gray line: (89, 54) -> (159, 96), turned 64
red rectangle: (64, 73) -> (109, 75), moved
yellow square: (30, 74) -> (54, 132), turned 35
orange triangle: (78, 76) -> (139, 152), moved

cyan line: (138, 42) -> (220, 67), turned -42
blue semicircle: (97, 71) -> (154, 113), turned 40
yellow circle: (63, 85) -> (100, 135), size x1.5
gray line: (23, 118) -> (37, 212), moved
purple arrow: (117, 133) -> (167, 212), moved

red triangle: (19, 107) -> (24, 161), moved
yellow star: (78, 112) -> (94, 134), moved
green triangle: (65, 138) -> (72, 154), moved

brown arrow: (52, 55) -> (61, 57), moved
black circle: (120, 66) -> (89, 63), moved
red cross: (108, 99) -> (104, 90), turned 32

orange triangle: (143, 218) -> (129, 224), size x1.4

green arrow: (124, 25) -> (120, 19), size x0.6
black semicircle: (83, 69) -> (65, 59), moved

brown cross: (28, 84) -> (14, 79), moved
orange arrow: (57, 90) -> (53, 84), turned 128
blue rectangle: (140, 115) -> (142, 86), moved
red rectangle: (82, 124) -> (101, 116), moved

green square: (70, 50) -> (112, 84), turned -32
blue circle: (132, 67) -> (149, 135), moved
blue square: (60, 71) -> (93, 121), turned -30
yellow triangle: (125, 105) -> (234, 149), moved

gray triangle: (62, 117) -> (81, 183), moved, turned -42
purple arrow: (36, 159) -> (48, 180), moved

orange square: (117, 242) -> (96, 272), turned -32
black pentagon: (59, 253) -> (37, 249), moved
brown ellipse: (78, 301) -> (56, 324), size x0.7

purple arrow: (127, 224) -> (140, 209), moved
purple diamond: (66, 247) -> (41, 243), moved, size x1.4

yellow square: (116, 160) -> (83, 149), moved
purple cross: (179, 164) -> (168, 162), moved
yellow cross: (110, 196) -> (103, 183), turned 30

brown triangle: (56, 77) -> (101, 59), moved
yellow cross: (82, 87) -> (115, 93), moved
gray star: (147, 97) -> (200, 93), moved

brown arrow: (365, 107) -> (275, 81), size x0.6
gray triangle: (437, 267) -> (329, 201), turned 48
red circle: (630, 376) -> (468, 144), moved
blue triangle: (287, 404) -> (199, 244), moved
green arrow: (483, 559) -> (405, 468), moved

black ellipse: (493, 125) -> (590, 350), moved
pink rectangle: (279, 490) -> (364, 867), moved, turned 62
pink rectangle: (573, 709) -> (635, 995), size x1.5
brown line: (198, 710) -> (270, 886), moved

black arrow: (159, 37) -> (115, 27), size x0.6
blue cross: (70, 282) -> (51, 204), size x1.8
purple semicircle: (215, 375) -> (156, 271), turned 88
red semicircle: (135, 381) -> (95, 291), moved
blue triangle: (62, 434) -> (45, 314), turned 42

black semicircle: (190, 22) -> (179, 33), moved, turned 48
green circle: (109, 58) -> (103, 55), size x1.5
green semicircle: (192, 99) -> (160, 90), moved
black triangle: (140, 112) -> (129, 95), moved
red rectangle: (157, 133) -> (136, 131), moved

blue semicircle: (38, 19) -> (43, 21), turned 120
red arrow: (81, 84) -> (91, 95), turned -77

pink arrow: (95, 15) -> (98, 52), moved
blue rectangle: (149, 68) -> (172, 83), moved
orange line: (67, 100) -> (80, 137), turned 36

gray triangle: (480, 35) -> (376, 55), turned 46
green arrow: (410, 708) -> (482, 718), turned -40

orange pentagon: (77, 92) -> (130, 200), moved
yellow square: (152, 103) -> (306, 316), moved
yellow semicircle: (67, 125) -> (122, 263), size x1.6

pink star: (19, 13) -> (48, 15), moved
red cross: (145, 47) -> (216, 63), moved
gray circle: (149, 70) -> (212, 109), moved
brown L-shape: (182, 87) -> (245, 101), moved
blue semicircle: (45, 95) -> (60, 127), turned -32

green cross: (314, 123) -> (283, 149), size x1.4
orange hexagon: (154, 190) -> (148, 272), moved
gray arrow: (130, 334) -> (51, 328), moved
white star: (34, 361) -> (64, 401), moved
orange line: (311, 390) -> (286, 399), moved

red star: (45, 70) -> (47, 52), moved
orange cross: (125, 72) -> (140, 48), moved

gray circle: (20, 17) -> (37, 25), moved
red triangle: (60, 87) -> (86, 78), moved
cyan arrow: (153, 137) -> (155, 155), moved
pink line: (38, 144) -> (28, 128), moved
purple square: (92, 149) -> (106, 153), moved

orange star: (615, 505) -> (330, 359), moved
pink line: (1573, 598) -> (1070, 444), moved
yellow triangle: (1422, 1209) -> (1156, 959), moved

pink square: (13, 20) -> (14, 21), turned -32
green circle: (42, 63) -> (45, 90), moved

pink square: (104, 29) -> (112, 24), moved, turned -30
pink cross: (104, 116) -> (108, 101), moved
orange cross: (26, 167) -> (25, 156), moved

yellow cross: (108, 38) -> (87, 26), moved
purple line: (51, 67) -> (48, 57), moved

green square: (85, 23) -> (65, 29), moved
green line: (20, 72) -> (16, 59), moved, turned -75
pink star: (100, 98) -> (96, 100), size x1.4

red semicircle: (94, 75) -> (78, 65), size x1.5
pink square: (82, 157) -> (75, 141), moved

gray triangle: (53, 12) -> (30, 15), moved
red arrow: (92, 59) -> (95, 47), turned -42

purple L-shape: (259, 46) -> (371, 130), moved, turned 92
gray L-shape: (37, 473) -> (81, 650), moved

########################################

> Directions
Retype exactly the lines of the data above that fall between the line with "blue circle: (132, 67) -> (149, 135), moved" and the line with "gray star: (147, 97) -> (200, 93), moved", inclusive, and add nothing.

> Task output
blue circle: (132, 67) -> (149, 135), moved
blue square: (60, 71) -> (93, 121), turned -30
yellow triangle: (125, 105) -> (234, 149), moved

gray triangle: (62, 117) -> (81, 183), moved, turned -42
purple arrow: (36, 159) -> (48, 180), moved

orange square: (117, 242) -> (96, 272), turned -32
black pentagon: (59, 253) -> (37, 249), moved
brown ellipse: (78, 301) -> (56, 324), size x0.7

purple arrow: (127, 224) -> (140, 209), moved
purple diamond: (66, 247) -> (41, 243), moved, size x1.4

yellow square: (116, 160) -> (83, 149), moved
purple cross: (179, 164) -> (168, 162), moved
yellow cross: (110, 196) -> (103, 183), turned 30

brown triangle: (56, 77) -> (101, 59), moved
yellow cross: (82, 87) -> (115, 93), moved
gray star: (147, 97) -> (200, 93), moved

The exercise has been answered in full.